▶ _Task requirements_: What lines below hold the string "turned"? Copy them all.

:::

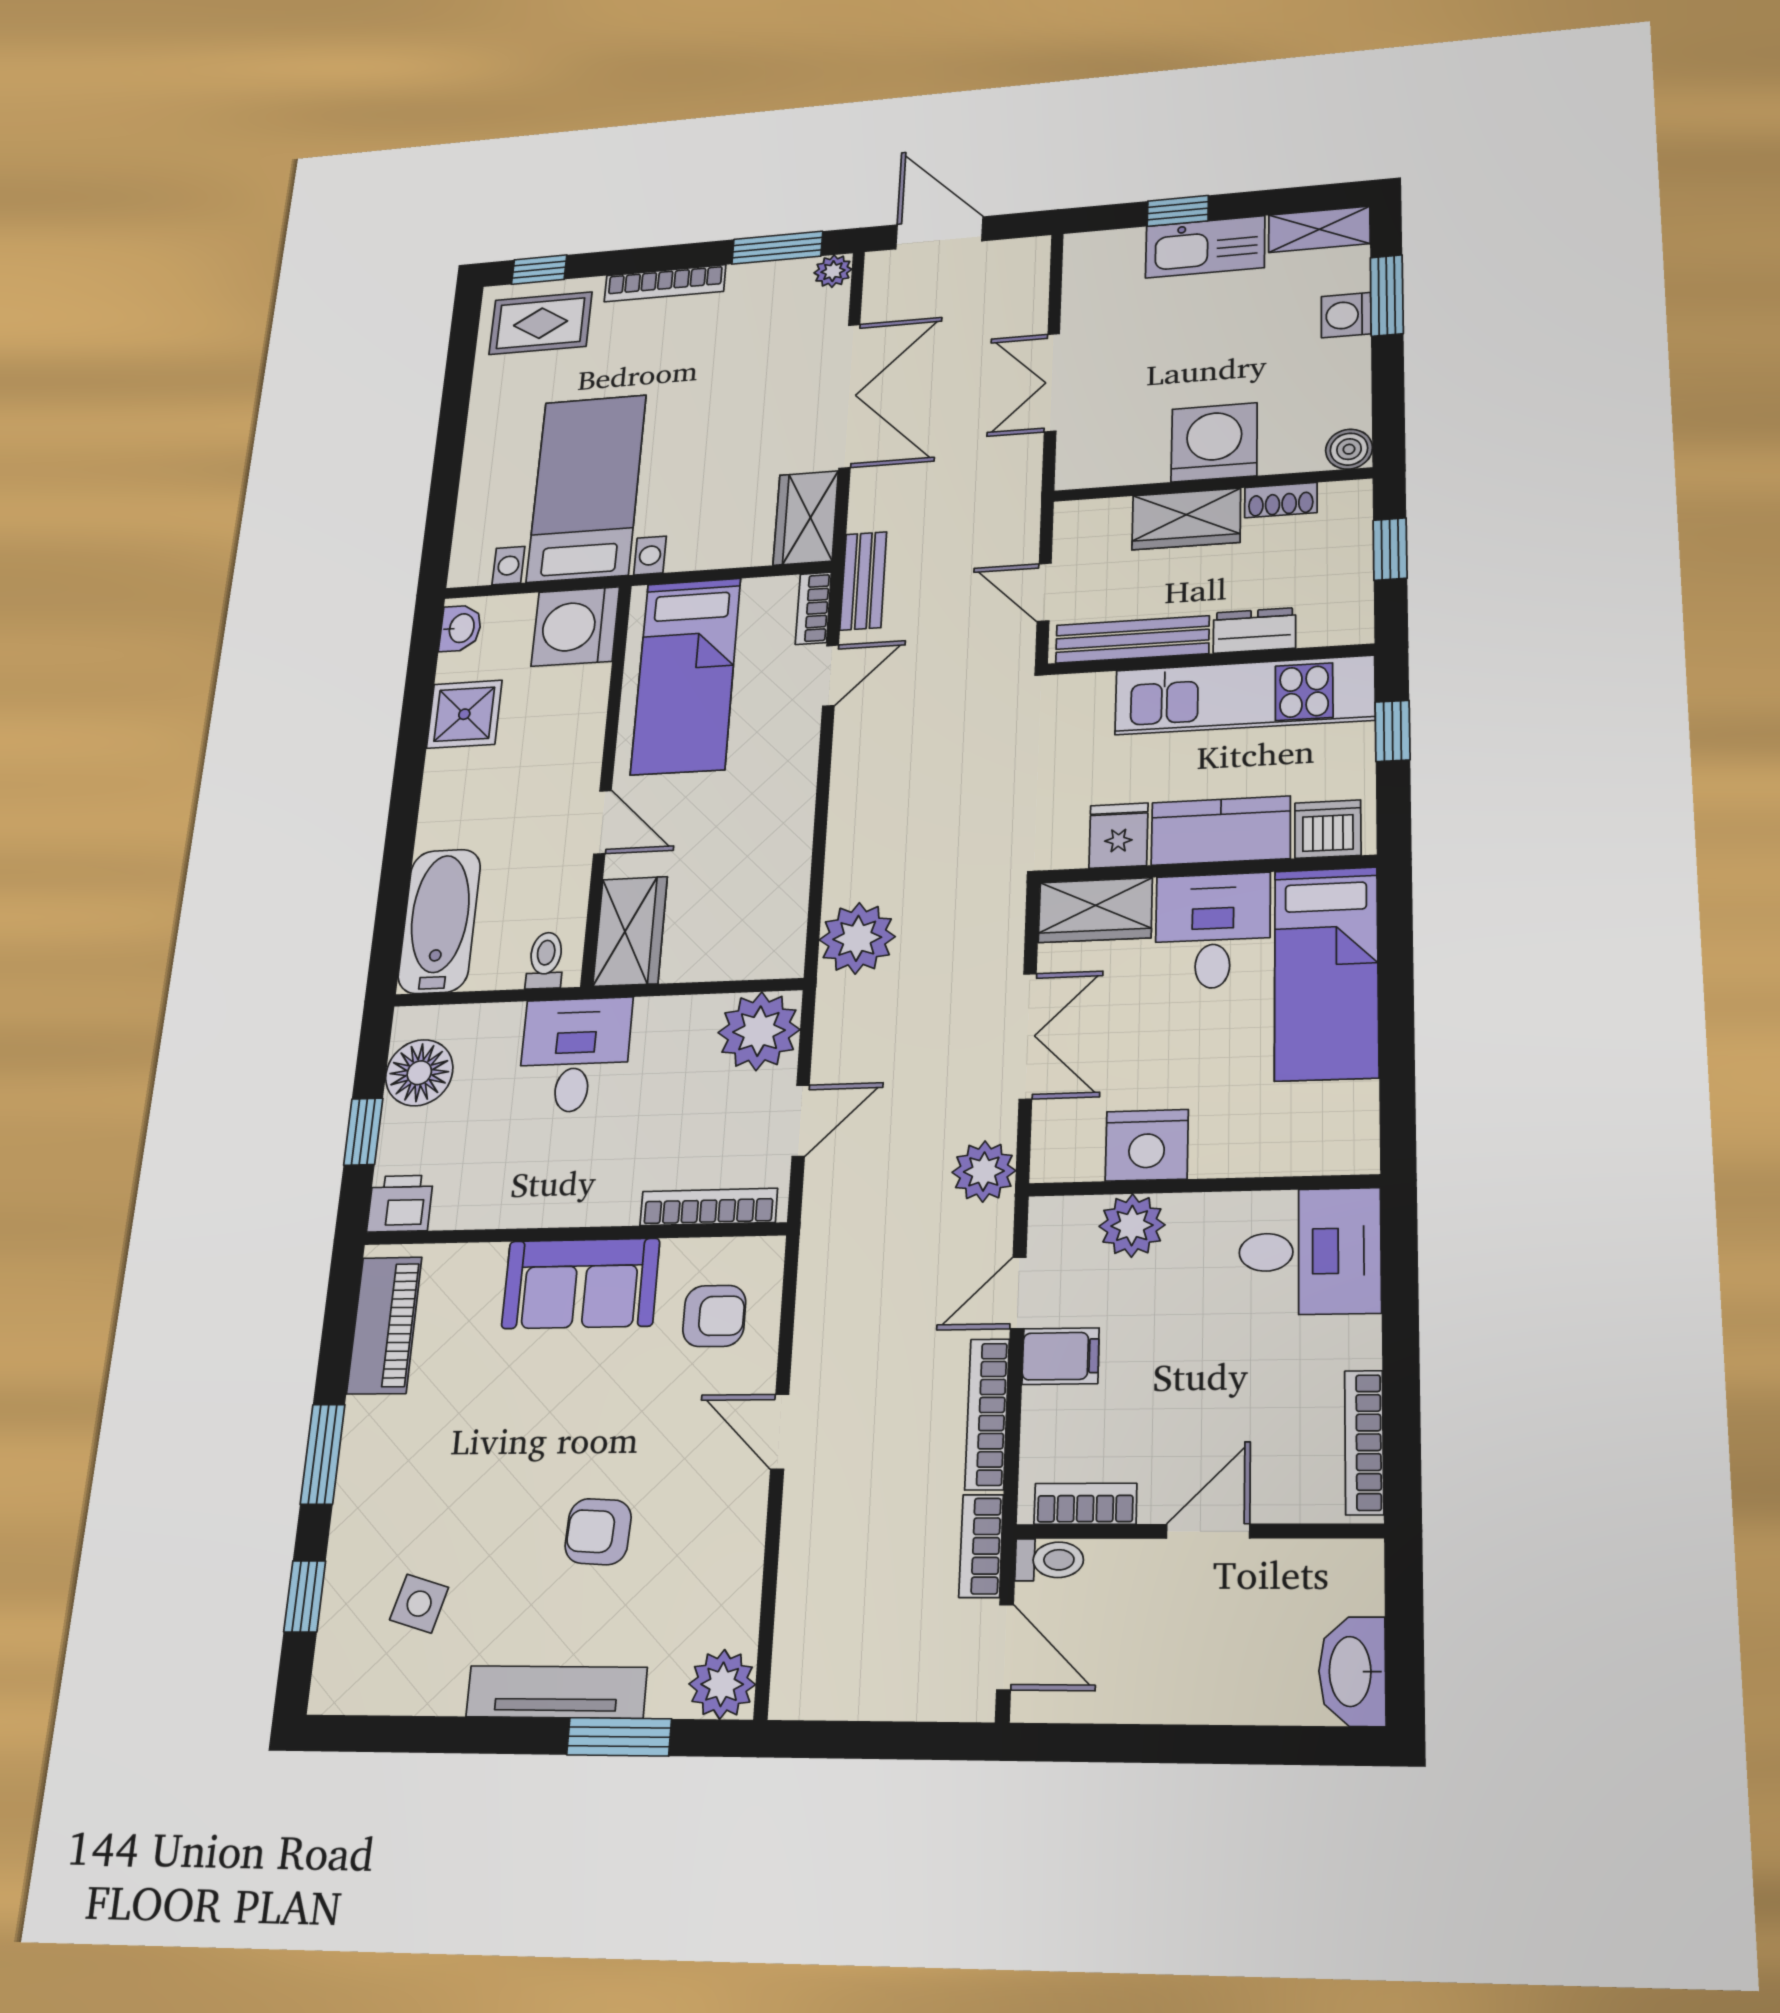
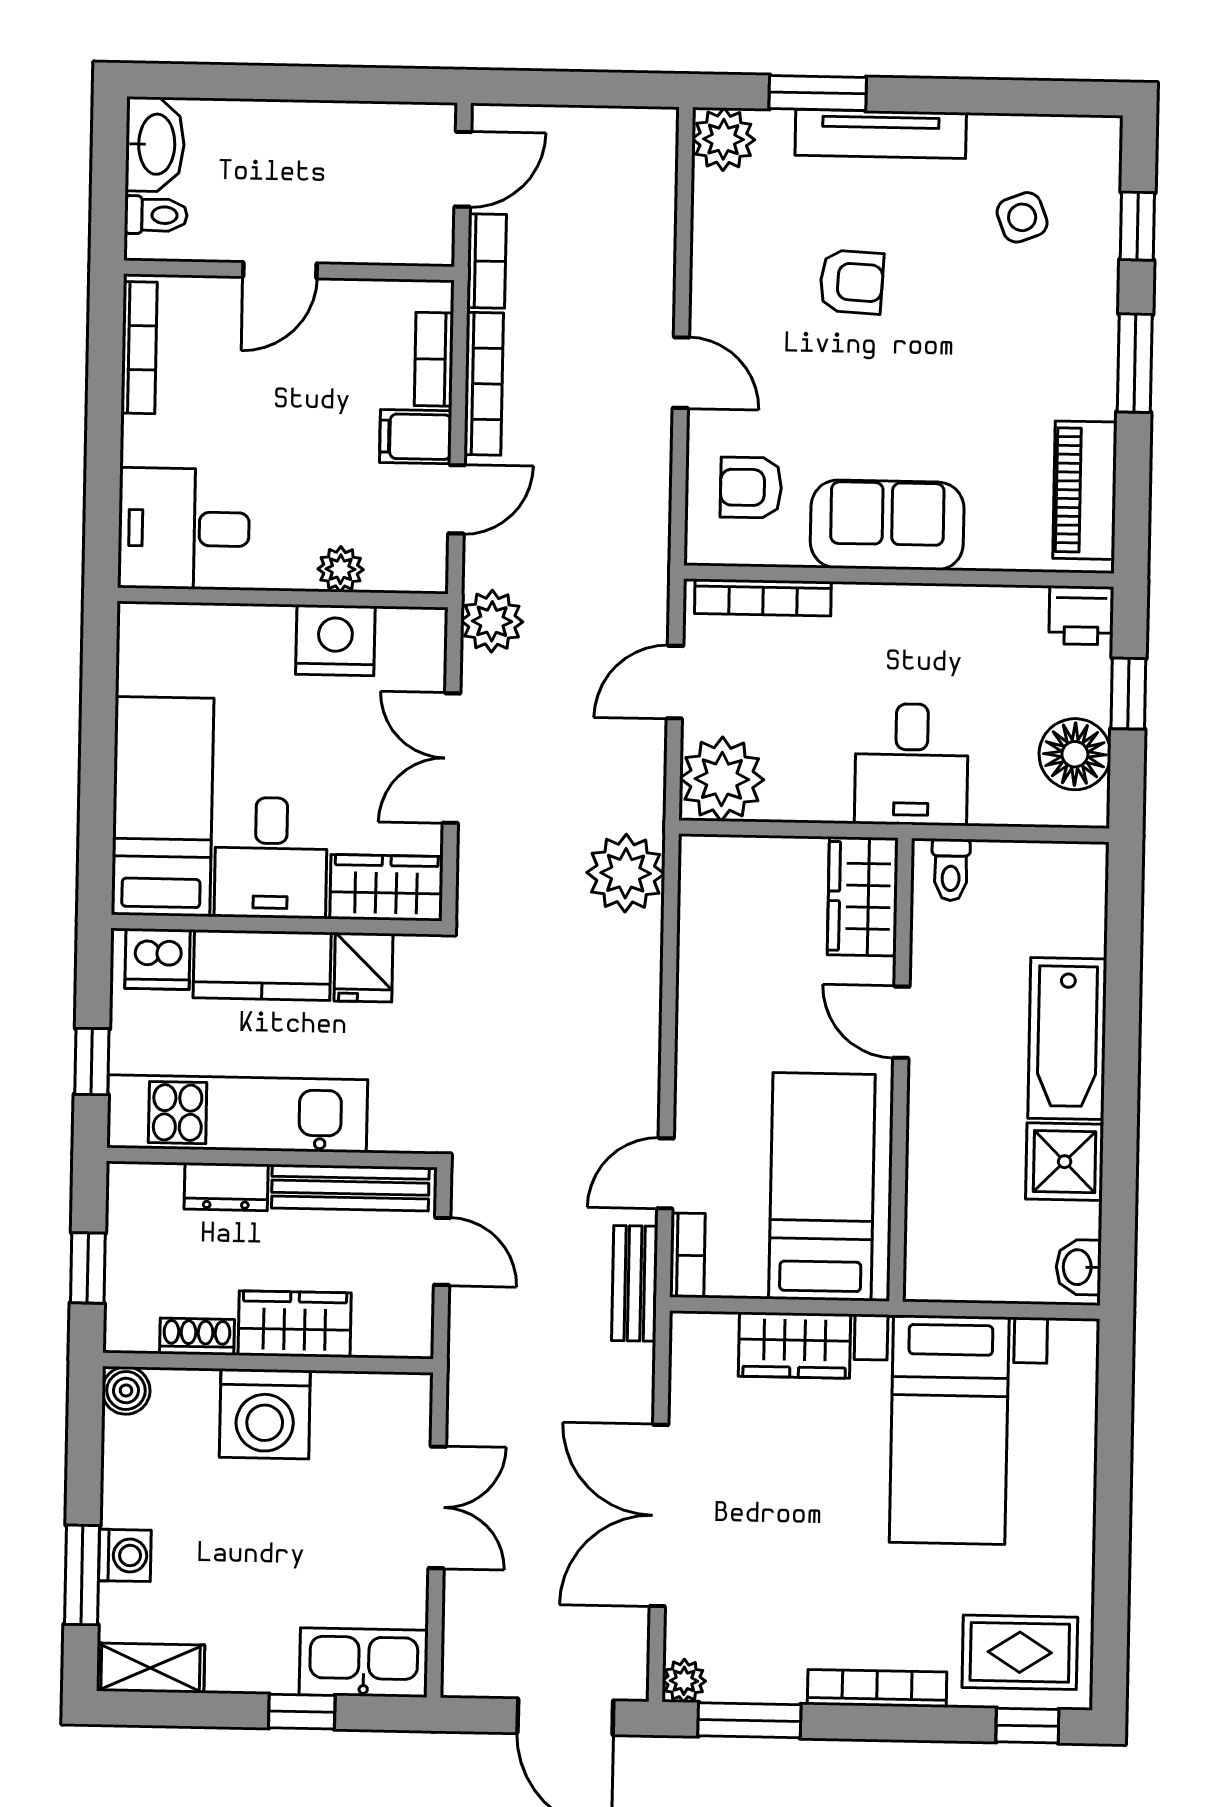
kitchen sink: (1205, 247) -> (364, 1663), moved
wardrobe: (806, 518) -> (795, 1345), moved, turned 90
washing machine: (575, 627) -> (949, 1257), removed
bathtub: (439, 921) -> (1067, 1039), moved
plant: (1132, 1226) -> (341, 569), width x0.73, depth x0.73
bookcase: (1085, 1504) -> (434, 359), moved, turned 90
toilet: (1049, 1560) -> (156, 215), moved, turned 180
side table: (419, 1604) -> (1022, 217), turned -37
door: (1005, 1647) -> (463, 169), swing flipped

:::

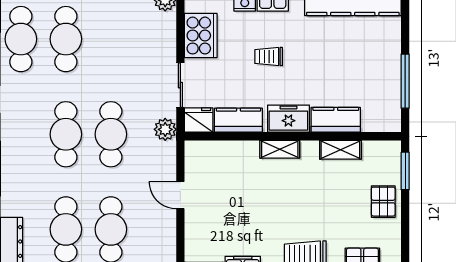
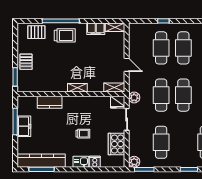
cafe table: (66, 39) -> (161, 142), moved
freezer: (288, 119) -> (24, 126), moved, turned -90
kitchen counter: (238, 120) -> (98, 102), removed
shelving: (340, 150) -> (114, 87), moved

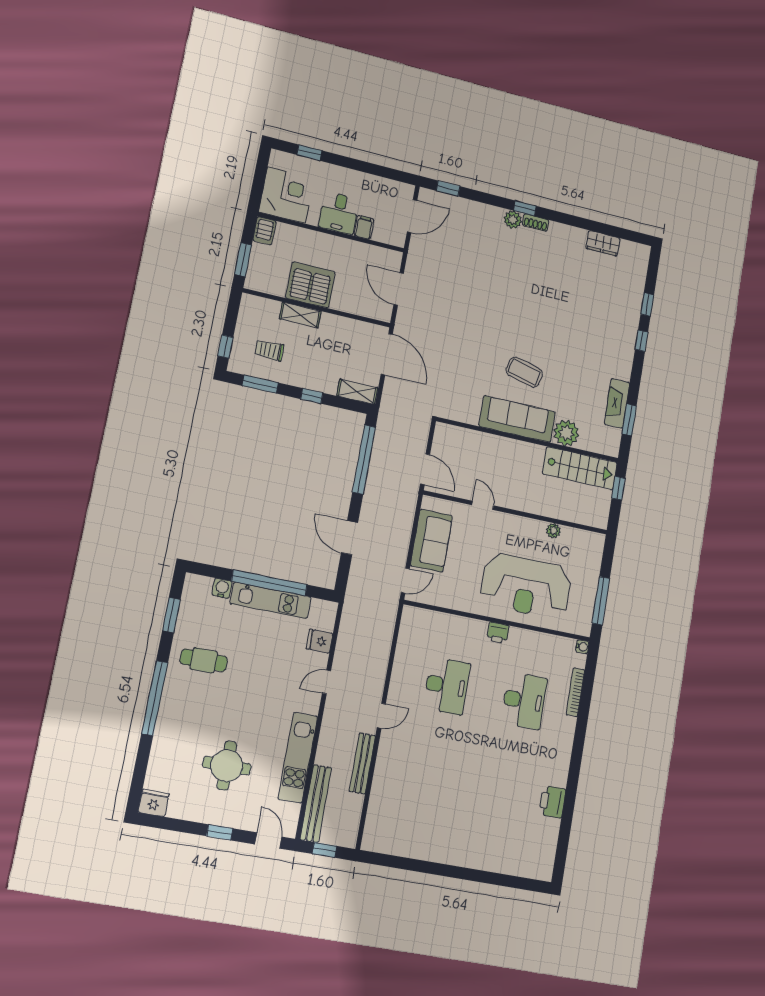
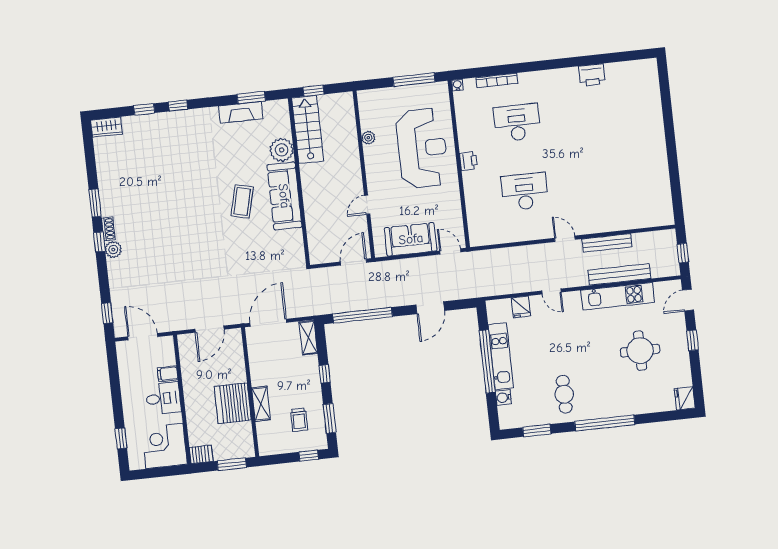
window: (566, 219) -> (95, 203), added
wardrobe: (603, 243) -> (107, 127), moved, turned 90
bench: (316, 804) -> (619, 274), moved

:::

▶ _Expected output_:
wardrobe: (806, 518) -> (795, 1345), moved, turned 90
bookcase: (1085, 1504) -> (434, 359), moved, turned 90
toilet: (1049, 1560) -> (156, 215), moved, turned 180
side table: (419, 1604) -> (1022, 217), turned -37
freezer: (288, 119) -> (24, 126), moved, turned -90
wardrobe: (603, 243) -> (107, 127), moved, turned 90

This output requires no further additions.